Reproduce all the entries beneath this sentence exactly.

Content revision data

• • • • • • •

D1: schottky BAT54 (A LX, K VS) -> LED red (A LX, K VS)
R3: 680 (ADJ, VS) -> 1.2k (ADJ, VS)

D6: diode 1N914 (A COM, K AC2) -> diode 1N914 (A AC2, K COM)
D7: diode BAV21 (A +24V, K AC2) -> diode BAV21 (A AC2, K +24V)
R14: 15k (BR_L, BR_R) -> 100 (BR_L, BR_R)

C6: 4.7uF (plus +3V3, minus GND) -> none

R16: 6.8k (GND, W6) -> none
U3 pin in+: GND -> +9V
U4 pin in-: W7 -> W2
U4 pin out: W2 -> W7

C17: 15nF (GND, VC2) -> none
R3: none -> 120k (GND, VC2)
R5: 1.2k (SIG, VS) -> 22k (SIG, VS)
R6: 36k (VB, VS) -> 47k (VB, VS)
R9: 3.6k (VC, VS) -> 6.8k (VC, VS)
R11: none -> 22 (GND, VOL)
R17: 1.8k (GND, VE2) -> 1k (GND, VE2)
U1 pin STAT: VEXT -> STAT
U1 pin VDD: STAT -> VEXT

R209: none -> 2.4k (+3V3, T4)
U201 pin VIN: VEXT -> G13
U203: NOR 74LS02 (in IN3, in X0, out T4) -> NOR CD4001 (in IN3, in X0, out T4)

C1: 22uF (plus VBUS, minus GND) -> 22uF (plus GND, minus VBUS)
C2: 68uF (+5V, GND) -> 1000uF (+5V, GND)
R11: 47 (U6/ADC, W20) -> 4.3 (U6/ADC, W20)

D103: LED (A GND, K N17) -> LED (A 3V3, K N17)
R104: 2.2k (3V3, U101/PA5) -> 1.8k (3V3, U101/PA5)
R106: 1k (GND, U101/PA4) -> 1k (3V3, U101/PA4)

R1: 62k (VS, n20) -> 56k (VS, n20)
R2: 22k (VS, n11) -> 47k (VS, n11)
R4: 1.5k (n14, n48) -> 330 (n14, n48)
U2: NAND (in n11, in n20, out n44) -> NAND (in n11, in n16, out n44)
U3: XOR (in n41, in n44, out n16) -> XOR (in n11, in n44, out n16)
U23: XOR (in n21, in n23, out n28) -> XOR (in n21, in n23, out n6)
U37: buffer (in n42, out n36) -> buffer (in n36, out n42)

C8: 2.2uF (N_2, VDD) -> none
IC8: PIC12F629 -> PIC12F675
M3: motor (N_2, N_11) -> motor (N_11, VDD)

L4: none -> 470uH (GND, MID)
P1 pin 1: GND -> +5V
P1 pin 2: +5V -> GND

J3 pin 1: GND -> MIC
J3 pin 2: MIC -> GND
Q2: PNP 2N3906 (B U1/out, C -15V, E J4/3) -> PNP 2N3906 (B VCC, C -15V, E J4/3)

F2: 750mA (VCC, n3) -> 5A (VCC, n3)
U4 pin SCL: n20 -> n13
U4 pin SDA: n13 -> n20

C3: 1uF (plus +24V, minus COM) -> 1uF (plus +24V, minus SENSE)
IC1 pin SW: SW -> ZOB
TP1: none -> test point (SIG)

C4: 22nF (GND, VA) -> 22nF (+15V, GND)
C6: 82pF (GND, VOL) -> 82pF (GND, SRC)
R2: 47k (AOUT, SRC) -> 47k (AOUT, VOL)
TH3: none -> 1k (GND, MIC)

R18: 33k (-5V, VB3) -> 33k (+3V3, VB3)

• • • • • • •

Exercise solution:
D1: schottky BAT54 (A LX, K VS) -> LED red (A LX, K VS)
R3: 680 (ADJ, VS) -> 1.2k (ADJ, VS)

D6: diode 1N914 (A COM, K AC2) -> diode 1N914 (A AC2, K COM)
D7: diode BAV21 (A +24V, K AC2) -> diode BAV21 (A AC2, K +24V)
R14: 15k (BR_L, BR_R) -> 100 (BR_L, BR_R)

C6: 4.7uF (plus +3V3, minus GND) -> none

R16: 6.8k (GND, W6) -> none
U3 pin in+: GND -> +9V
U4 pin in-: W7 -> W2
U4 pin out: W2 -> W7

C17: 15nF (GND, VC2) -> none
R3: none -> 120k (GND, VC2)
R5: 1.2k (SIG, VS) -> 22k (SIG, VS)
R6: 36k (VB, VS) -> 47k (VB, VS)
R9: 3.6k (VC, VS) -> 6.8k (VC, VS)
R11: none -> 22 (GND, VOL)
R17: 1.8k (GND, VE2) -> 1k (GND, VE2)
U1 pin STAT: VEXT -> STAT
U1 pin VDD: STAT -> VEXT

R209: none -> 2.4k (+3V3, T4)
U201 pin VIN: VEXT -> G13
U203: NOR 74LS02 (in IN3, in X0, out T4) -> NOR CD4001 (in IN3, in X0, out T4)

C1: 22uF (plus VBUS, minus GND) -> 22uF (plus GND, minus VBUS)
C2: 68uF (+5V, GND) -> 1000uF (+5V, GND)
R11: 47 (U6/ADC, W20) -> 4.3 (U6/ADC, W20)

D103: LED (A GND, K N17) -> LED (A 3V3, K N17)
R104: 2.2k (3V3, U101/PA5) -> 1.8k (3V3, U101/PA5)
R106: 1k (GND, U101/PA4) -> 1k (3V3, U101/PA4)

R1: 62k (VS, n20) -> 56k (VS, n20)
R2: 22k (VS, n11) -> 47k (VS, n11)
R4: 1.5k (n14, n48) -> 330 (n14, n48)
U2: NAND (in n11, in n20, out n44) -> NAND (in n11, in n16, out n44)
U3: XOR (in n41, in n44, out n16) -> XOR (in n11, in n44, out n16)
U23: XOR (in n21, in n23, out n28) -> XOR (in n21, in n23, out n6)
U37: buffer (in n42, out n36) -> buffer (in n36, out n42)

C8: 2.2uF (N_2, VDD) -> none
IC8: PIC12F629 -> PIC12F675
M3: motor (N_2, N_11) -> motor (N_11, VDD)

L4: none -> 470uH (GND, MID)
P1 pin 1: GND -> +5V
P1 pin 2: +5V -> GND

J3 pin 1: GND -> MIC
J3 pin 2: MIC -> GND
Q2: PNP 2N3906 (B U1/out, C -15V, E J4/3) -> PNP 2N3906 (B VCC, C -15V, E J4/3)

F2: 750mA (VCC, n3) -> 5A (VCC, n3)
U4 pin SCL: n20 -> n13
U4 pin SDA: n13 -> n20

C3: 1uF (plus +24V, minus COM) -> 1uF (plus +24V, minus SENSE)
IC1 pin SW: SW -> ZOB
TP1: none -> test point (SIG)

C4: 22nF (GND, VA) -> 22nF (+15V, GND)
C6: 82pF (GND, VOL) -> 82pF (GND, SRC)
R2: 47k (AOUT, SRC) -> 47k (AOUT, VOL)
TH3: none -> 1k (GND, MIC)

R18: 33k (-5V, VB3) -> 33k (+3V3, VB3)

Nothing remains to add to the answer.